Your instructions = Using the entries that follow, establish how many lines contain the word "plate" and give only that figure.

Data supplied =
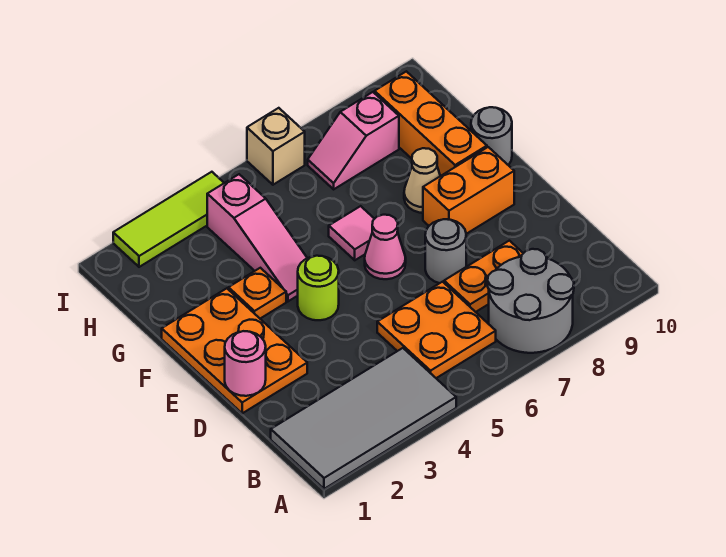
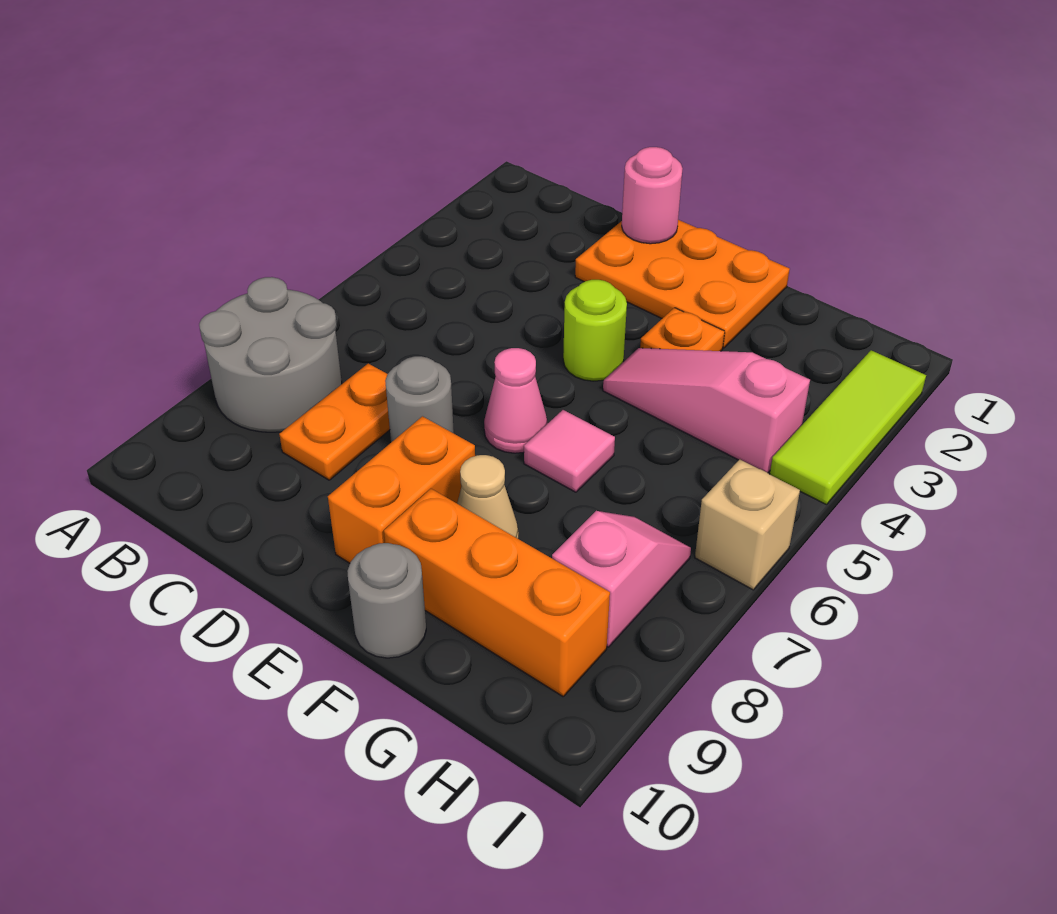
grey tile A1:B4 level 1 -> none
orange plate B5:C6 level 1 -> none

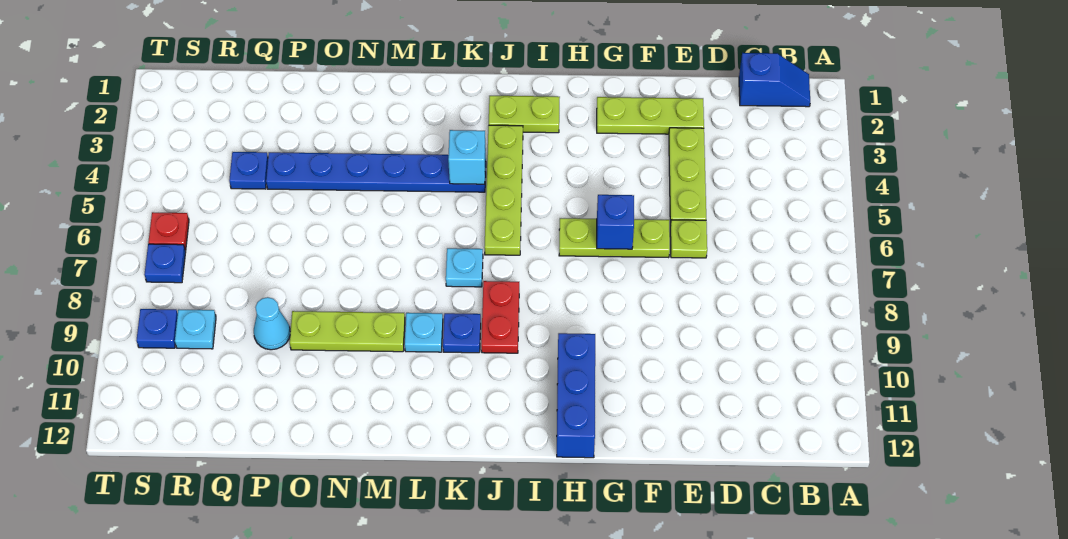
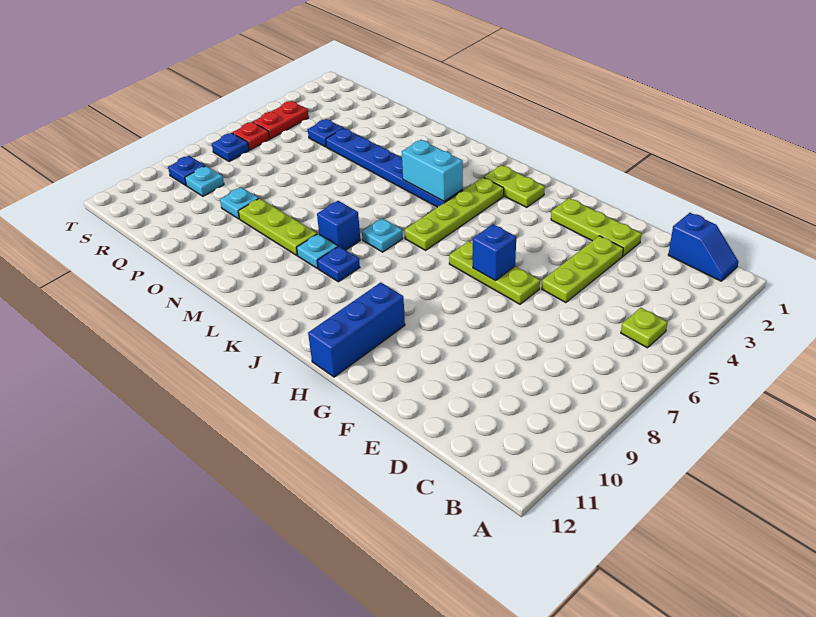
lime plate E6 level 1 -> lime plate B5 level 1
red plate J8:J9 level 1 -> red plate S4:S5 level 1
cyan brick K4 level 2 -> cyan brick K4:L4 level 2
none -> blue brick L8 level 1
cyan cone P9 level 1 -> cyan plate P9 level 1

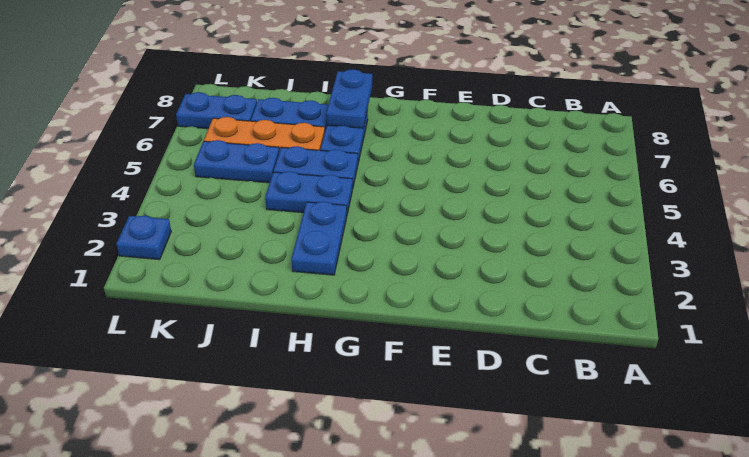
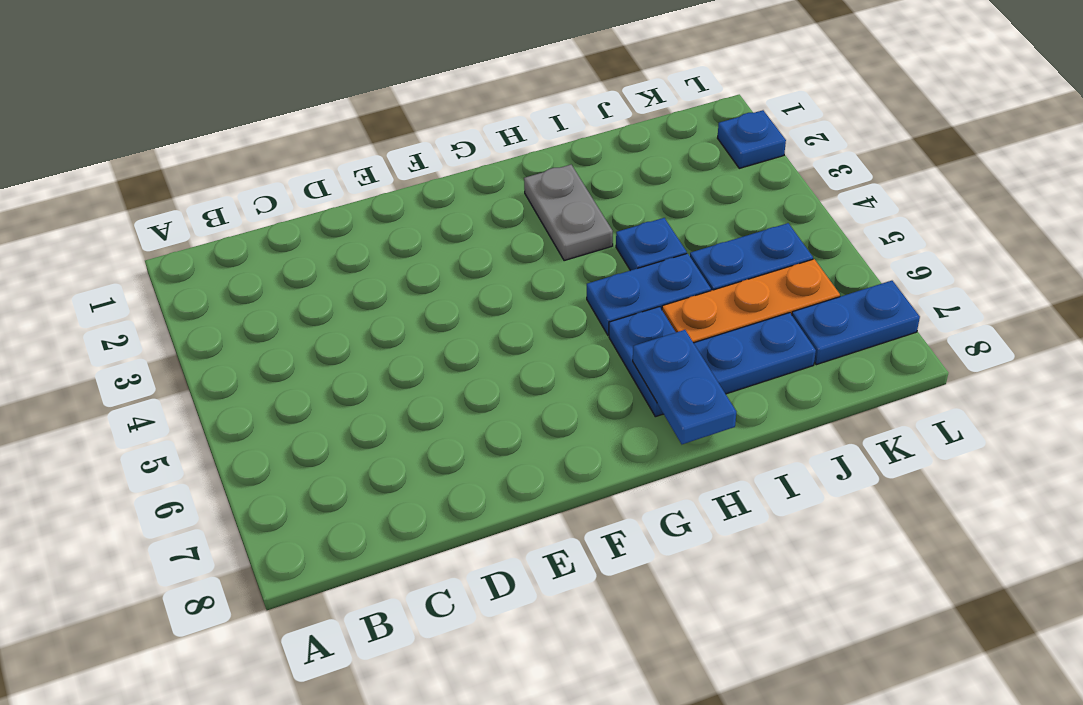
blue plate H2:H3 level 1 -> grey plate H2:H3 level 1
blue plate H4:I4 level 1 -> blue plate I4 level 1

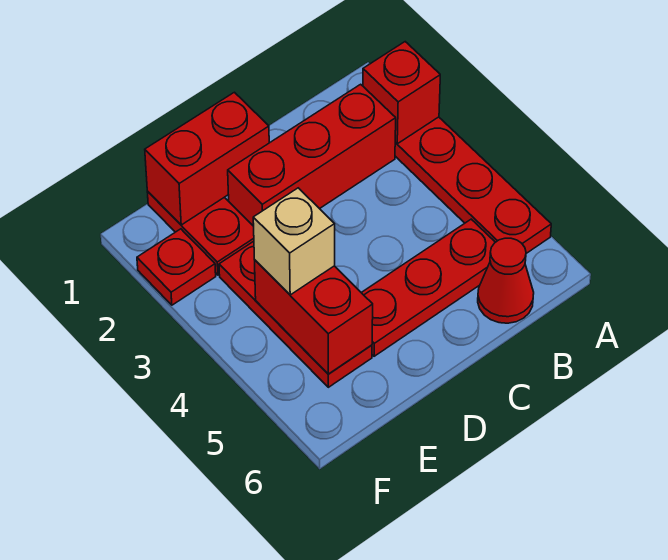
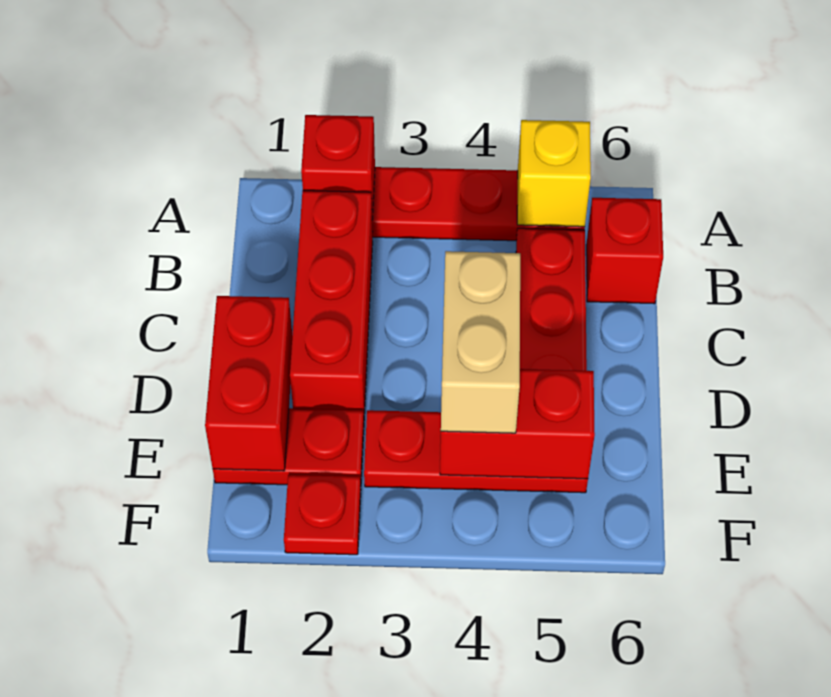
none -> yellow brick A5 level 2
red cone B6 level 1 -> red brick B6 level 1
tan brick E4 level 3 -> tan brick D4:E4 level 3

Written answer = 6